• [Provided information]:

------------

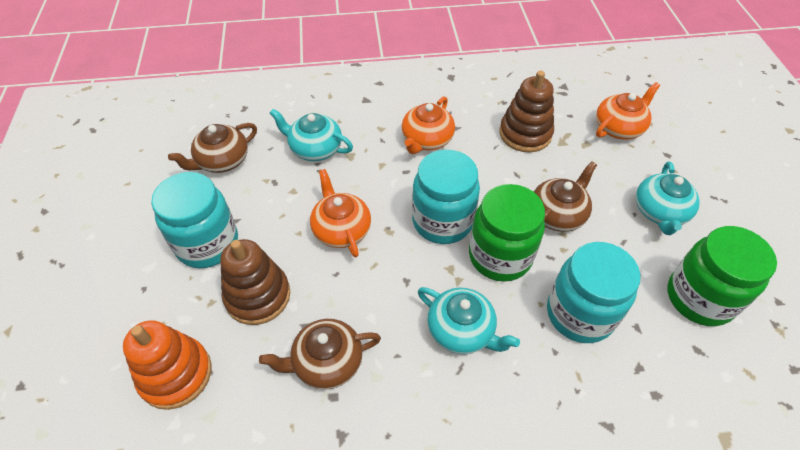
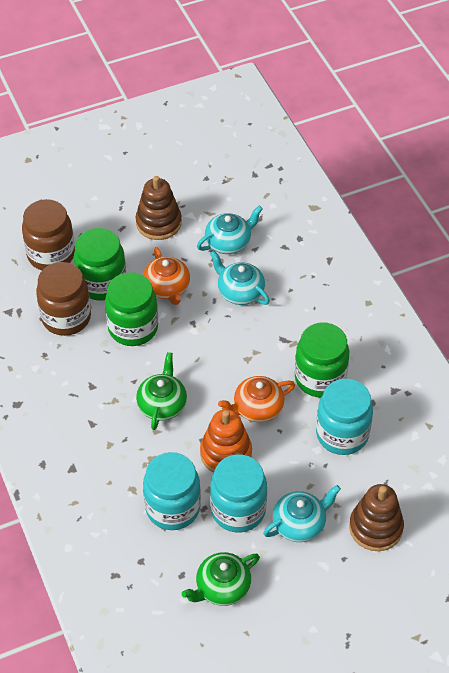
brown jar: 0 -> 2
brown teapot: 3 -> 0
green jar: 2 -> 3
green teapot: 0 -> 2
orange teapot: 3 -> 2

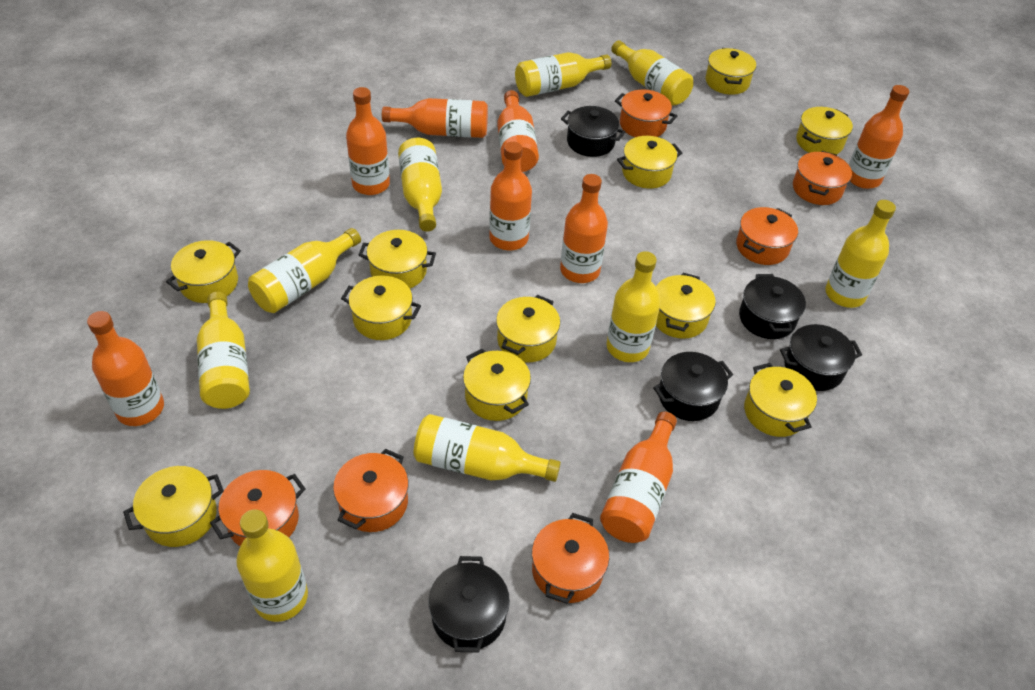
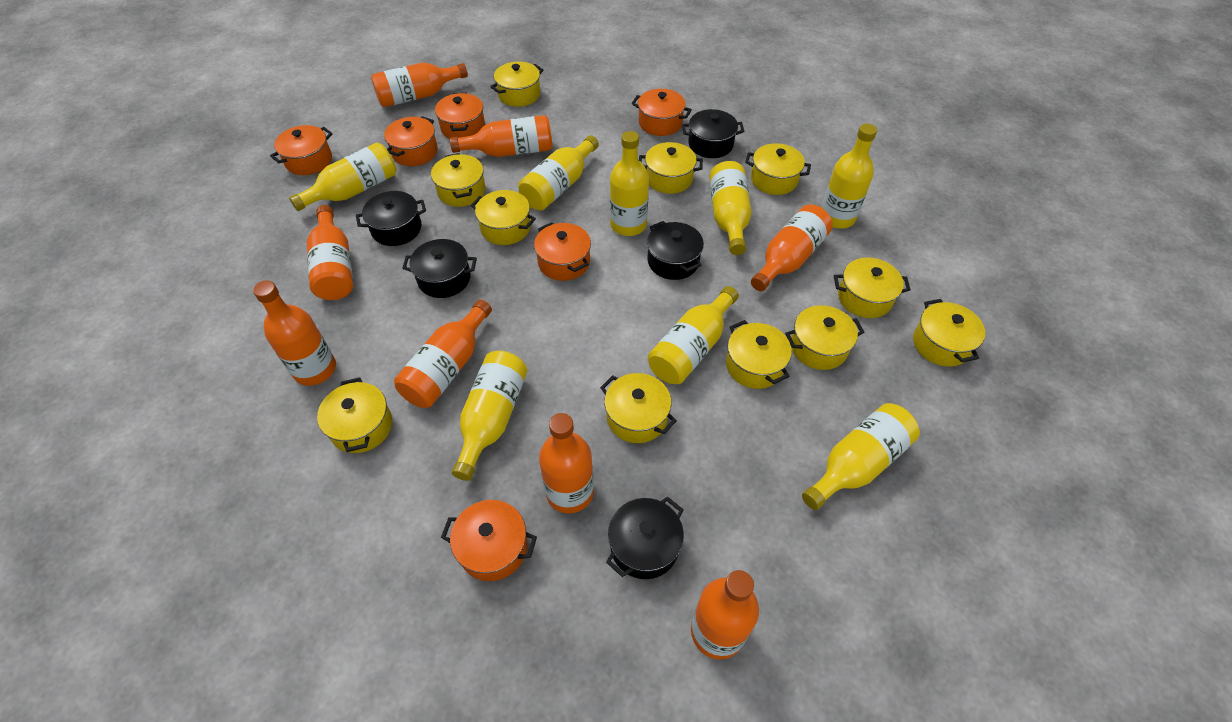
yellow bottle: 9 -> 8

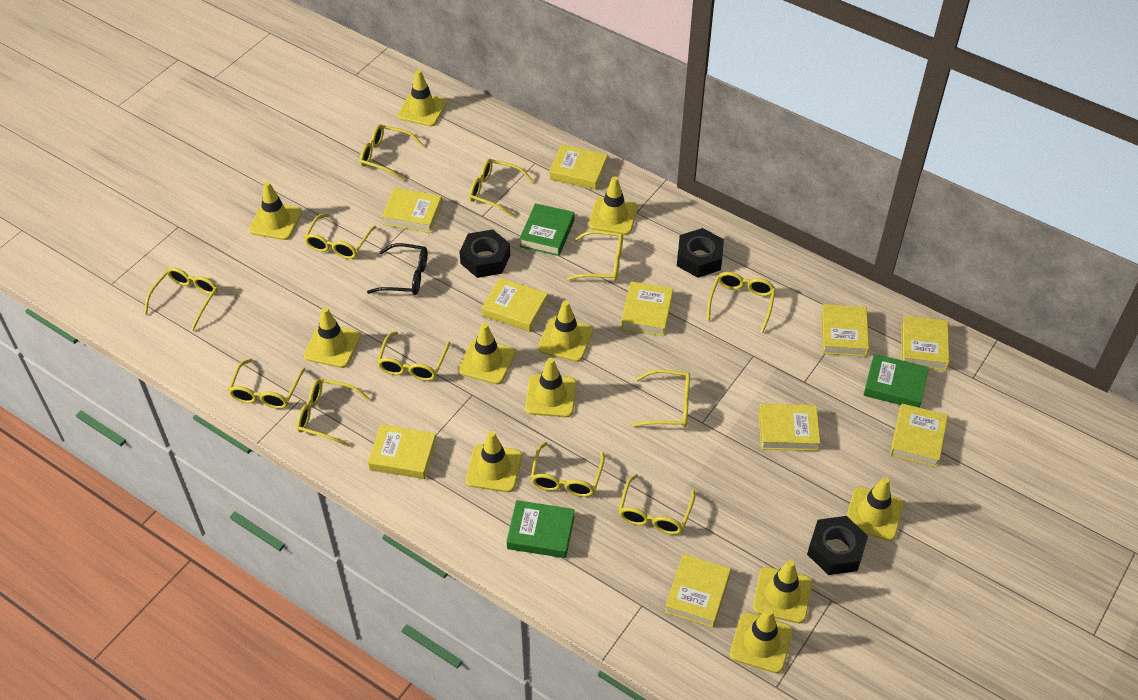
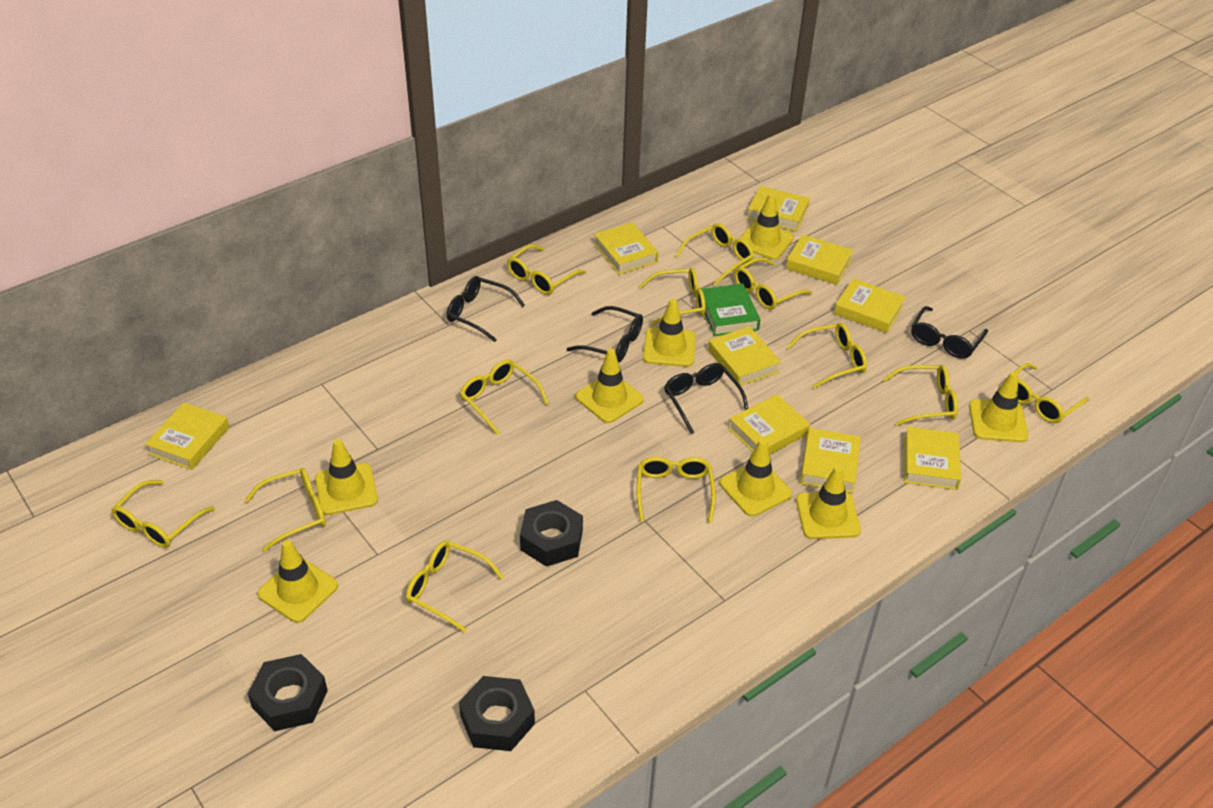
black glasses: 1 -> 4
green book: 3 -> 1
yellow book: 10 -> 9
yellow traffic cone: 11 -> 8

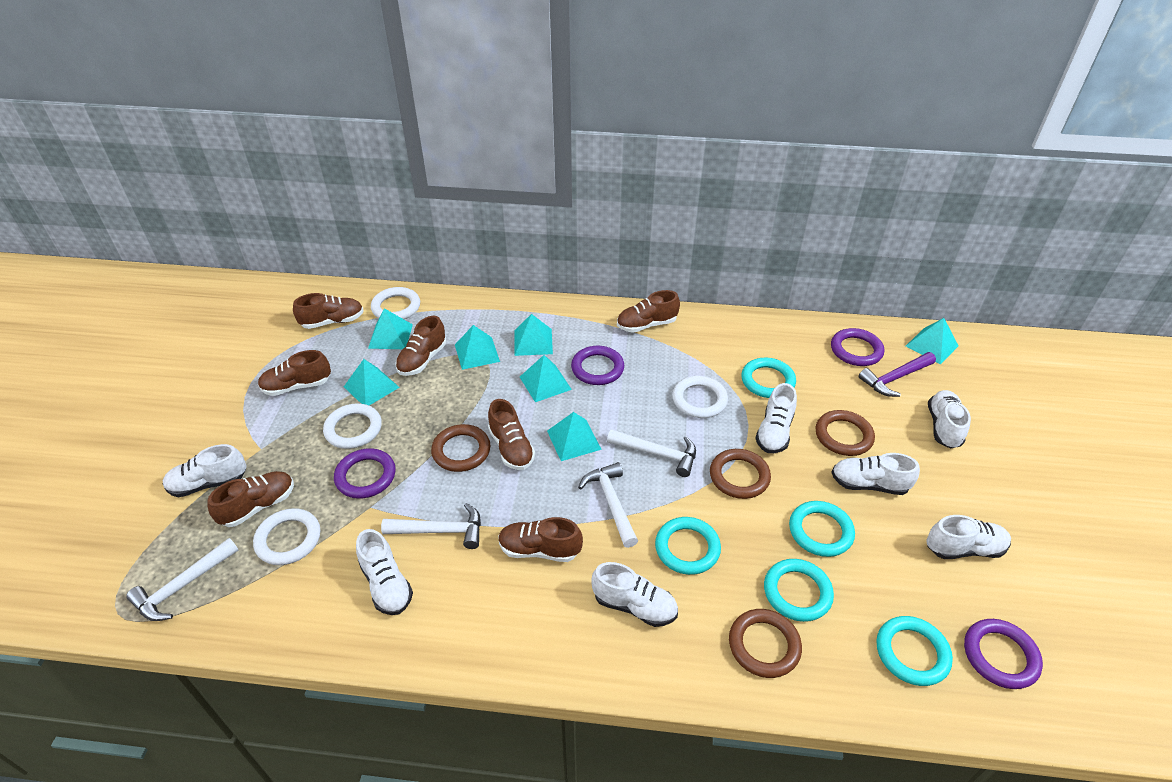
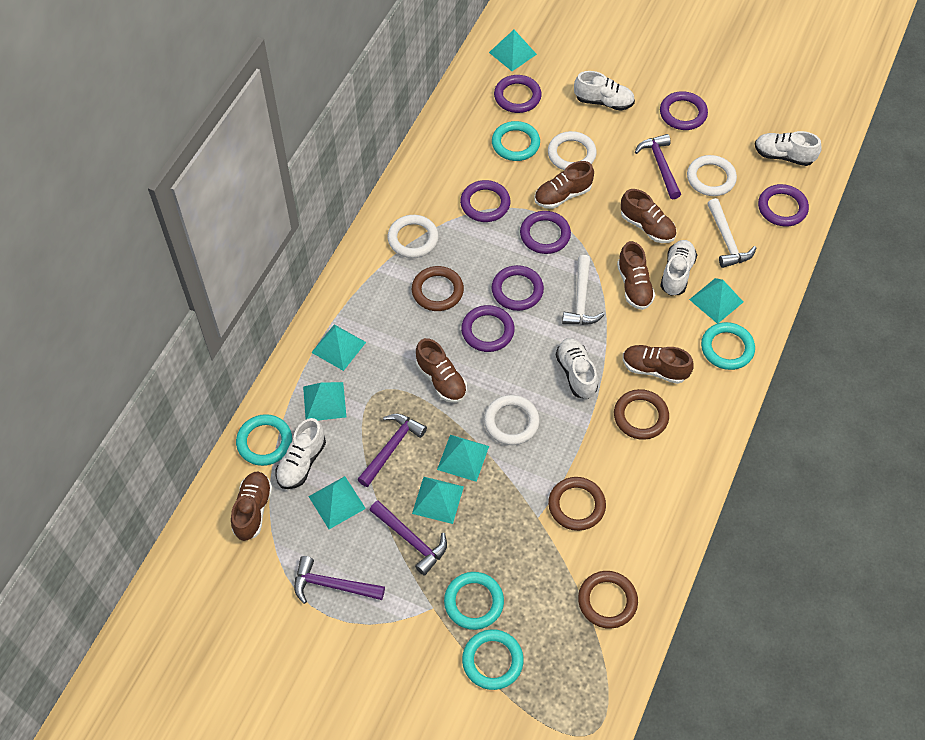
brown shoe: 7 -> 6
purple hammer: 1 -> 4
purple ring: 4 -> 7
white hammer: 4 -> 2
white shoe: 7 -> 5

------------

• [Task]:
Leave out the pictures and copy the rest of the material above exactly.

• [Written solution]:
brown jar: 0 -> 2
brown teapot: 3 -> 0
green jar: 2 -> 3
green teapot: 0 -> 2
orange teapot: 3 -> 2

yellow bottle: 9 -> 8

black glasses: 1 -> 4
green book: 3 -> 1
yellow book: 10 -> 9
yellow traffic cone: 11 -> 8

brown shoe: 7 -> 6
purple hammer: 1 -> 4
purple ring: 4 -> 7
white hammer: 4 -> 2
white shoe: 7 -> 5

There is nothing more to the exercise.